_Input records_
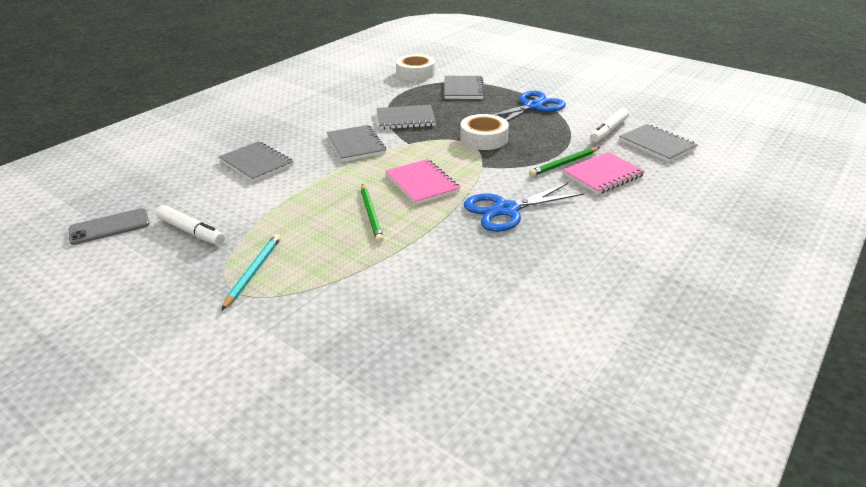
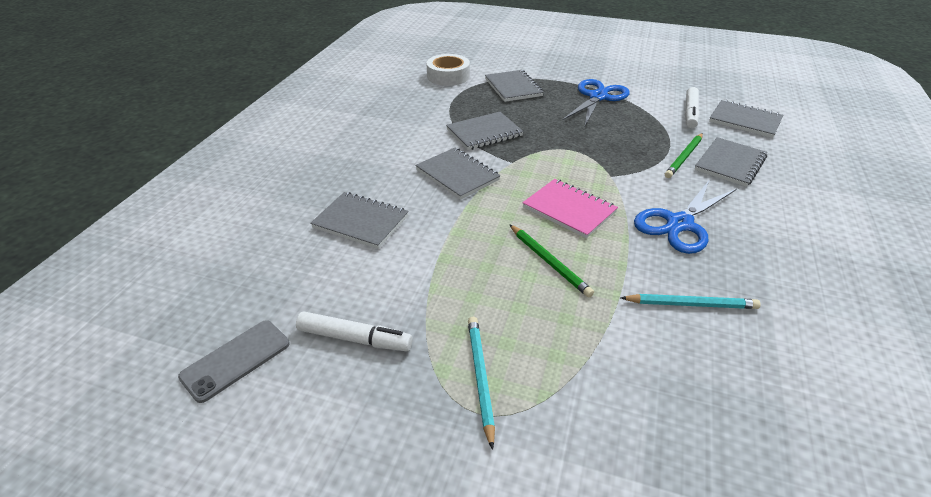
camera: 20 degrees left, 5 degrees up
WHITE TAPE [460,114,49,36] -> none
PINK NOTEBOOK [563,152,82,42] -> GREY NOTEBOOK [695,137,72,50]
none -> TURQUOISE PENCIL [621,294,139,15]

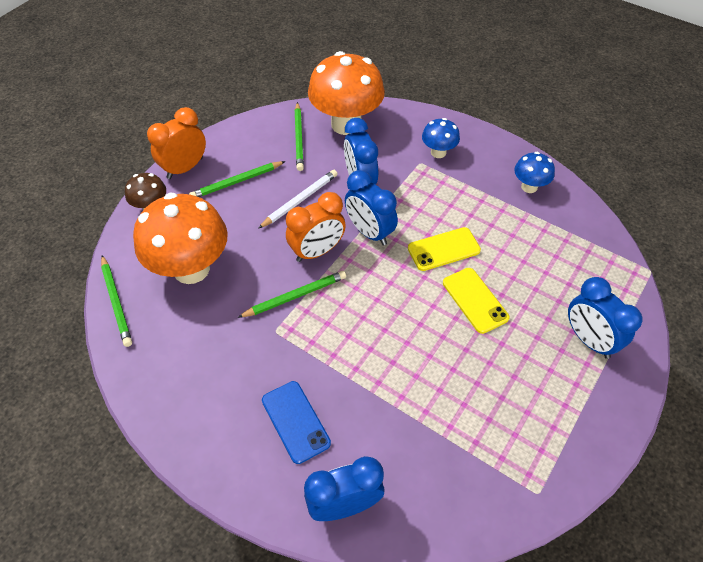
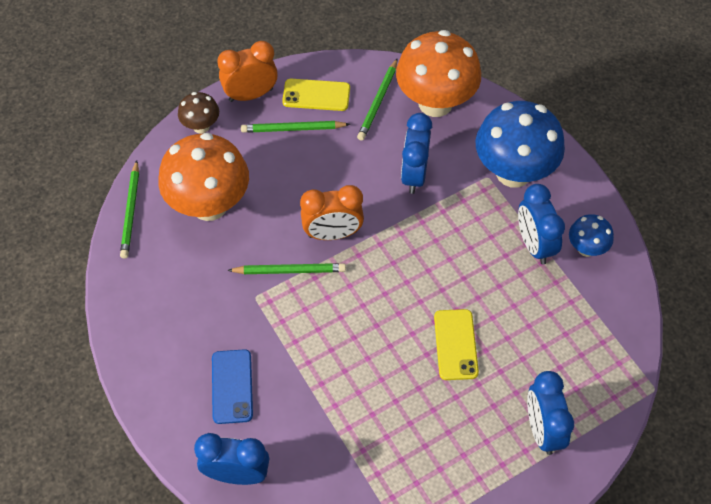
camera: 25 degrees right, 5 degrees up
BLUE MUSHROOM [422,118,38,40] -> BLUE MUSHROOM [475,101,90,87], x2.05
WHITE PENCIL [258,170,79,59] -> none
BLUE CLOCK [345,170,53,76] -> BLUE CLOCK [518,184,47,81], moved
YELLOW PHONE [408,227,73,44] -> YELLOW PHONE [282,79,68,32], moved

_Brief_
Would you show all lines of the material above that contain the word "degrees"?

_The answer_
camera: 20 degrees left, 5 degrees up
camera: 25 degrees right, 5 degrees up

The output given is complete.